▶ [TASK ITEM] Find the line containing "(115, 399) = (413, 450): white" in the records below. Copy exactly that line and each one after it, ending at the line containing "(604, 306) = (333, 86): none -> blue cupcake", and nothing more.

▶ [RECORD SET]
:::

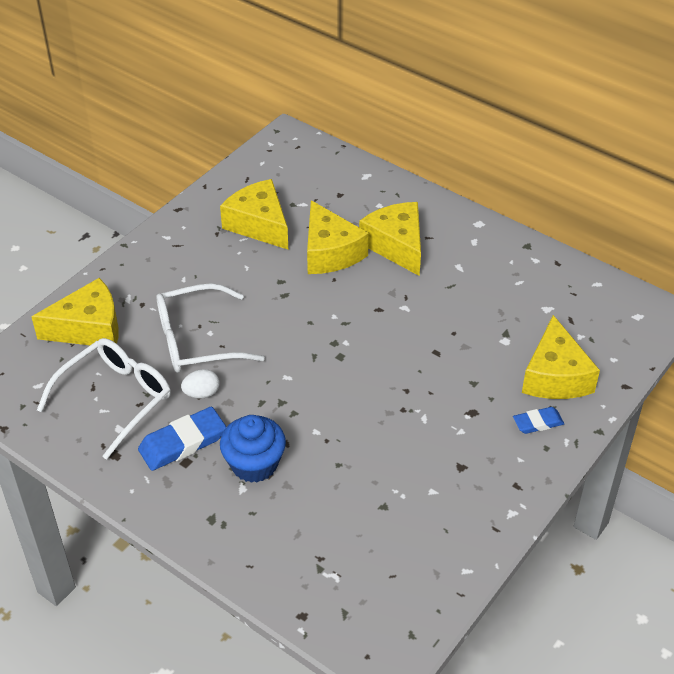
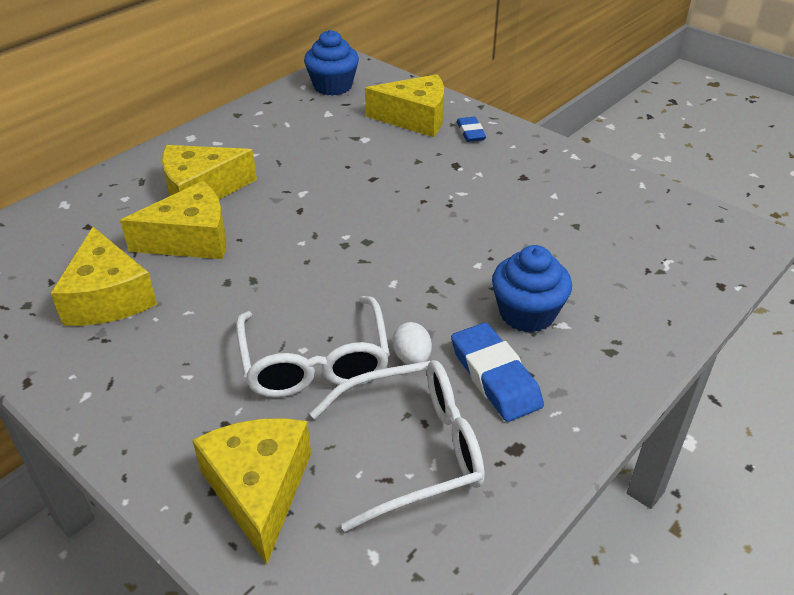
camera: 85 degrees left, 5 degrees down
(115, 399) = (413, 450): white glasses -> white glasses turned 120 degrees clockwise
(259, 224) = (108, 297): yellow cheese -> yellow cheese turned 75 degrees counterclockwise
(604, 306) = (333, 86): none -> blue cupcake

:::

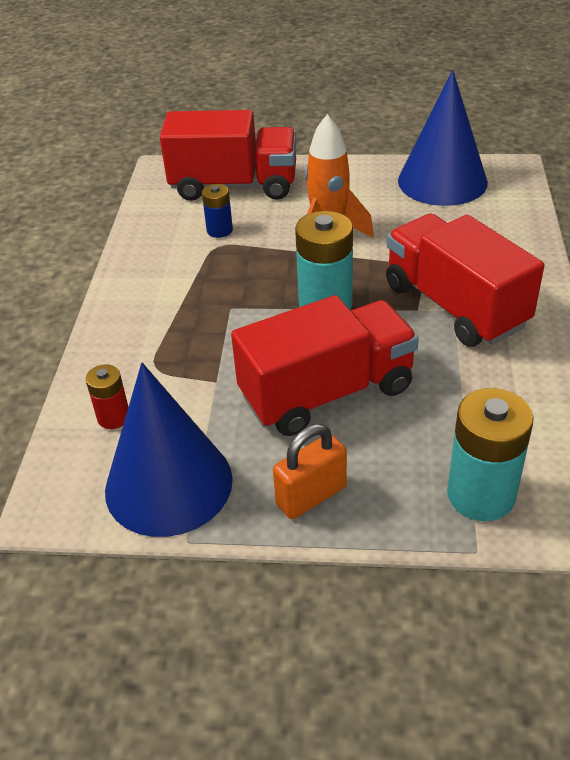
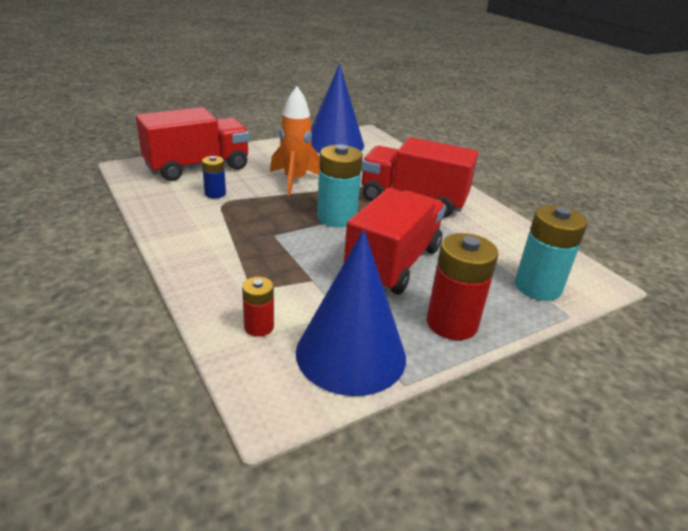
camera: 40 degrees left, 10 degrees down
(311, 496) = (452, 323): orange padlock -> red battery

:::

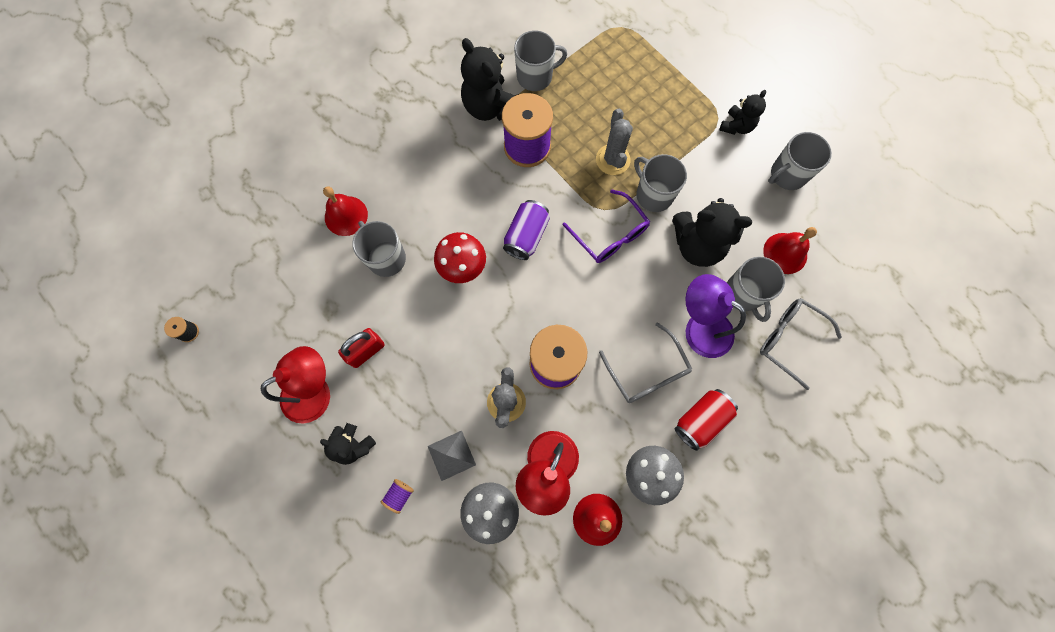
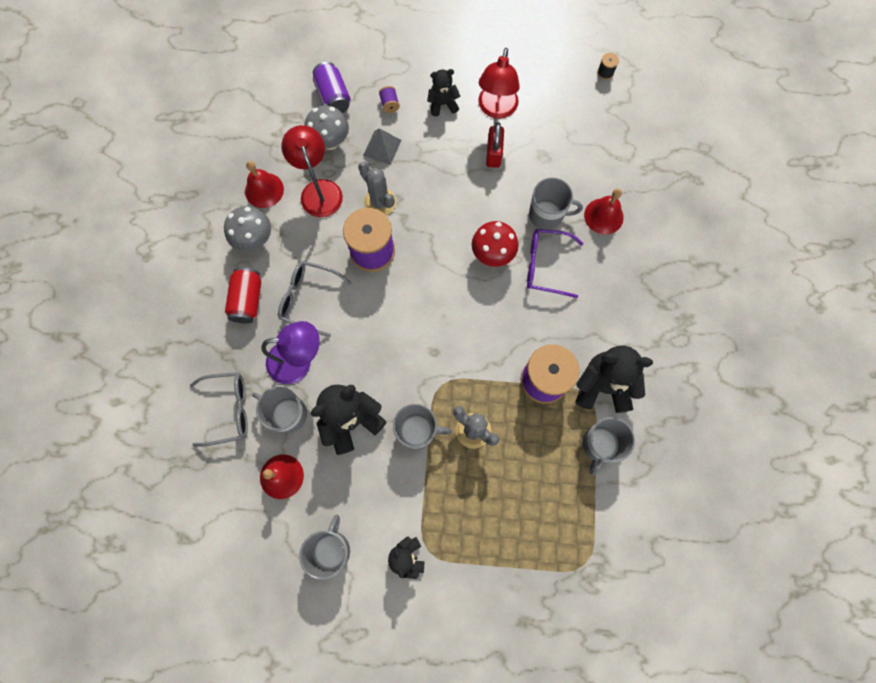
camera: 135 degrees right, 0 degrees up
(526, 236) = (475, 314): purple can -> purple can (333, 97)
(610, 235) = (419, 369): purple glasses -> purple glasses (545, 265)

:::

▶ [TASK ANSWER]
(115, 399) = (413, 450): white glasses -> white glasses turned 120 degrees clockwise
(259, 224) = (108, 297): yellow cheese -> yellow cheese turned 75 degrees counterclockwise
(604, 306) = (333, 86): none -> blue cupcake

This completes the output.